Records from a data collection:
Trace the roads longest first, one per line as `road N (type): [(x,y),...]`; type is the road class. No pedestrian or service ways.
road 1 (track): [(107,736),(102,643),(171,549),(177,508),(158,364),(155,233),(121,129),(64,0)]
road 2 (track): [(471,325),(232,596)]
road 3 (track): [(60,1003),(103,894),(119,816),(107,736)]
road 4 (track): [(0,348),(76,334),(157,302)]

:: PROBLEM ::
Retype the data. Keep every word as it stands.

:: RESULT OF THE TASK ::
Trace the roads longest first, one per line as `road N (type): [(x,y),...]`; type is the road class. No pedestrian or service ways.
road 1 (track): [(107,736),(102,643),(171,549),(177,508),(158,364),(155,233),(121,129),(64,0)]
road 2 (track): [(471,325),(232,596)]
road 3 (track): [(60,1003),(103,894),(119,816),(107,736)]
road 4 (track): [(0,348),(76,334),(157,302)]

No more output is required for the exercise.